[WORK ITEM]
Search the data for the word "white" and copy out every line that has it.
# # # # #
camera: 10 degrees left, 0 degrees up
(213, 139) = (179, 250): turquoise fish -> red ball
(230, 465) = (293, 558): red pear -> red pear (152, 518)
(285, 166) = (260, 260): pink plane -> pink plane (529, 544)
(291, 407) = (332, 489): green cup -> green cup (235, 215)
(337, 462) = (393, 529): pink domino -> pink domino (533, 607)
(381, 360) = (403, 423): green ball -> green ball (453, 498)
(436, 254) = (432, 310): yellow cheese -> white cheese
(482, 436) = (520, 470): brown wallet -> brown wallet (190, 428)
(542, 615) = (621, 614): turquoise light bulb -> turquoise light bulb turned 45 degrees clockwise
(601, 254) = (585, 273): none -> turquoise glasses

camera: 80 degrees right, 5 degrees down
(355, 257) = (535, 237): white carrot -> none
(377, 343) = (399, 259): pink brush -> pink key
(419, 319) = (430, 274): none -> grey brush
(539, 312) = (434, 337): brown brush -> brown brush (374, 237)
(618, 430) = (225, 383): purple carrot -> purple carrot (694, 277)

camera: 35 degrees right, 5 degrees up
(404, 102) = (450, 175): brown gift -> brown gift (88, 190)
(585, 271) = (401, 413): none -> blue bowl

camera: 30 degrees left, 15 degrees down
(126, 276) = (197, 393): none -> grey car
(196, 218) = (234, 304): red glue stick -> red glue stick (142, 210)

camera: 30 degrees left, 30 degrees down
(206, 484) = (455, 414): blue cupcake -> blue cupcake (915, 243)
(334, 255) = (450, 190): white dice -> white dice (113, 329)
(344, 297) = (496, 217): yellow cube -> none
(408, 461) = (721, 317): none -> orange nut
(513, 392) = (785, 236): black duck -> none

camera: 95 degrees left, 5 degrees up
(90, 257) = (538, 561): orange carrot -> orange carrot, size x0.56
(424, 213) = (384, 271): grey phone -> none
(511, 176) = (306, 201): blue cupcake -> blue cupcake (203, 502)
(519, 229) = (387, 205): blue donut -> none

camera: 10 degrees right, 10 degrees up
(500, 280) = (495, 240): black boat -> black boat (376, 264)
# # # # #
[WORKED SOLUTION]
(436, 254) = (432, 310): yellow cheese -> white cheese
(355, 257) = (535, 237): white carrot -> none
(334, 255) = (450, 190): white dice -> white dice (113, 329)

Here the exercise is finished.